§ **Source data**
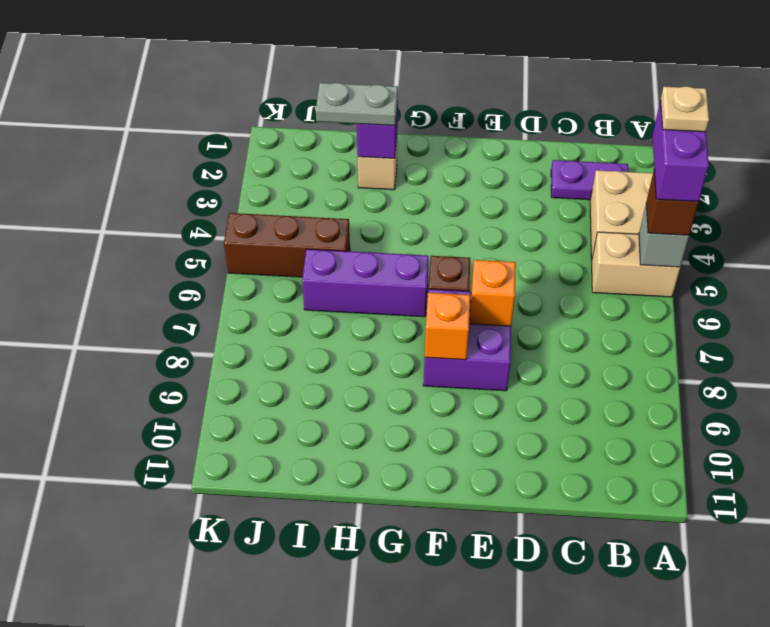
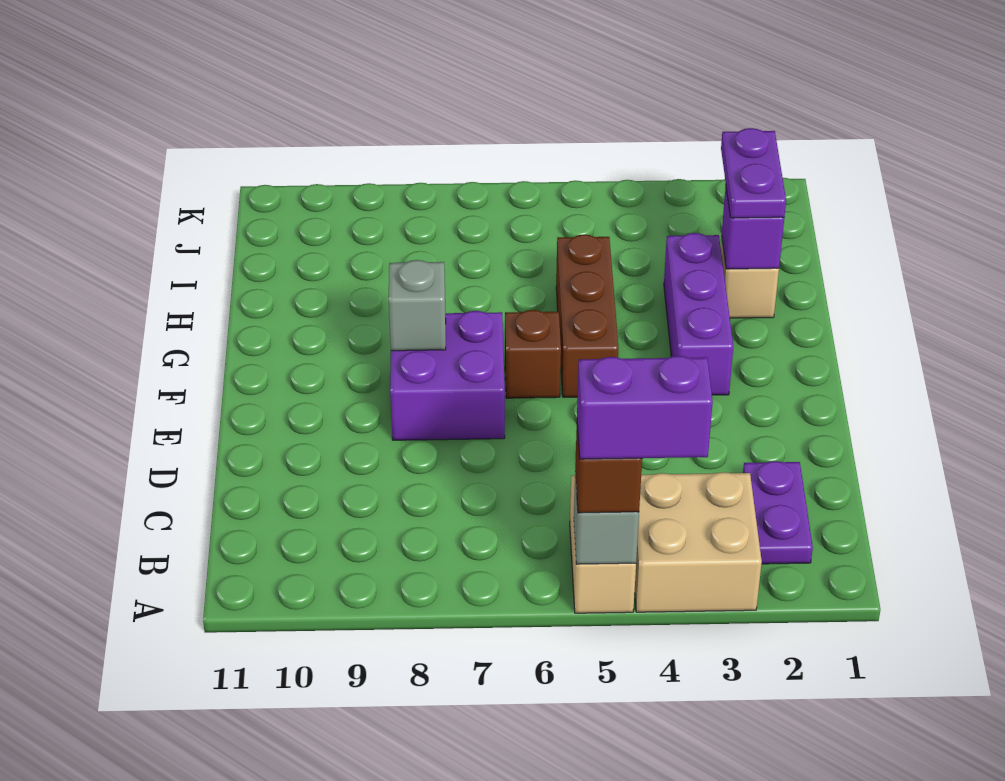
tan plate A4 level 5 -> none
orange brick E7 level 2 -> none
orange brick F8 level 2 -> grey brick F8 level 2
purple brick G6:I6 level 1 -> purple brick F3:H3 level 1
grey plate H2:I2 level 3 -> purple plate H2:I2 level 3
brown brick I5:K5 level 1 -> brown brick F5:H5 level 1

§ **WHAT THE TASK REQUIRES**
With the string "grey" as the key, filter the data above and show the lines that match.

§ **ANSWER AREA**
orange brick F8 level 2 -> grey brick F8 level 2
grey plate H2:I2 level 3 -> purple plate H2:I2 level 3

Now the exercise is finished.